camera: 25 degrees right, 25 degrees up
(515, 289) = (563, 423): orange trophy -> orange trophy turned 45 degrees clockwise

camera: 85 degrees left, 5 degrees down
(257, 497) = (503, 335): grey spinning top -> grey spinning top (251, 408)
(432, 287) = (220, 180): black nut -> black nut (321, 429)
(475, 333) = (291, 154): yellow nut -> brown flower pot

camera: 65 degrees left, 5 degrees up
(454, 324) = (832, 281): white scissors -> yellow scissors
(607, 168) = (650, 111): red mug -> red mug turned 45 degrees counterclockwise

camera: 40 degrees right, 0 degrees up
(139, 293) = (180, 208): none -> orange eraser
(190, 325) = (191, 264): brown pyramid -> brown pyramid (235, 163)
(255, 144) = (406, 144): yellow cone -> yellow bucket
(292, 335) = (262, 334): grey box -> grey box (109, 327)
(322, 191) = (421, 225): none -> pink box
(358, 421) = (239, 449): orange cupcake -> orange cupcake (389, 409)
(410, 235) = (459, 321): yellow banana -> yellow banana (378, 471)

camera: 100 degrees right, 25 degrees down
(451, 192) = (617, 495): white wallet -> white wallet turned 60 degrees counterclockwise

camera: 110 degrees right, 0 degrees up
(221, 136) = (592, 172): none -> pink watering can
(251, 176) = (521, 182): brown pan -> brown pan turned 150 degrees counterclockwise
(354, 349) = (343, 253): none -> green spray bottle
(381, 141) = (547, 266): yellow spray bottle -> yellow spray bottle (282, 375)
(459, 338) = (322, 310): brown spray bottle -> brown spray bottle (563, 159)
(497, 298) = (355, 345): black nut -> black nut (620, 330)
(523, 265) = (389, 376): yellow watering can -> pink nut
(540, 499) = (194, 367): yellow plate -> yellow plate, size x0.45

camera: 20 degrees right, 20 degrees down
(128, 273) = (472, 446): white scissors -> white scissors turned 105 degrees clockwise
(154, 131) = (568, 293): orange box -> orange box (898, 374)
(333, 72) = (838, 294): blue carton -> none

== == ==

EXERCISE INSTRUCTIONS: "(475, 333) = (291, 154): yellow" marks the first line to print; reproduce that line and every line after it through the end of the listing above.

RESULT:
(475, 333) = (291, 154): yellow nut -> brown flower pot

camera: 65 degrees left, 5 degrees up
(454, 324) = (832, 281): white scissors -> yellow scissors
(607, 168) = (650, 111): red mug -> red mug turned 45 degrees counterclockwise

camera: 40 degrees right, 0 degrees up
(139, 293) = (180, 208): none -> orange eraser
(190, 325) = (191, 264): brown pyramid -> brown pyramid (235, 163)
(255, 144) = (406, 144): yellow cone -> yellow bucket
(292, 335) = (262, 334): grey box -> grey box (109, 327)
(322, 191) = (421, 225): none -> pink box
(358, 421) = (239, 449): orange cupcake -> orange cupcake (389, 409)
(410, 235) = (459, 321): yellow banana -> yellow banana (378, 471)

camera: 100 degrees right, 25 degrees down
(451, 192) = (617, 495): white wallet -> white wallet turned 60 degrees counterclockwise

camera: 110 degrees right, 0 degrees up
(221, 136) = (592, 172): none -> pink watering can
(251, 176) = (521, 182): brown pan -> brown pan turned 150 degrees counterclockwise
(354, 349) = (343, 253): none -> green spray bottle
(381, 141) = (547, 266): yellow spray bottle -> yellow spray bottle (282, 375)
(459, 338) = (322, 310): brown spray bottle -> brown spray bottle (563, 159)
(497, 298) = (355, 345): black nut -> black nut (620, 330)
(523, 265) = (389, 376): yellow watering can -> pink nut
(540, 499) = (194, 367): yellow plate -> yellow plate, size x0.45

camera: 20 degrees right, 20 degrees down
(128, 273) = (472, 446): white scissors -> white scissors turned 105 degrees clockwise
(154, 131) = (568, 293): orange box -> orange box (898, 374)
(333, 72) = (838, 294): blue carton -> none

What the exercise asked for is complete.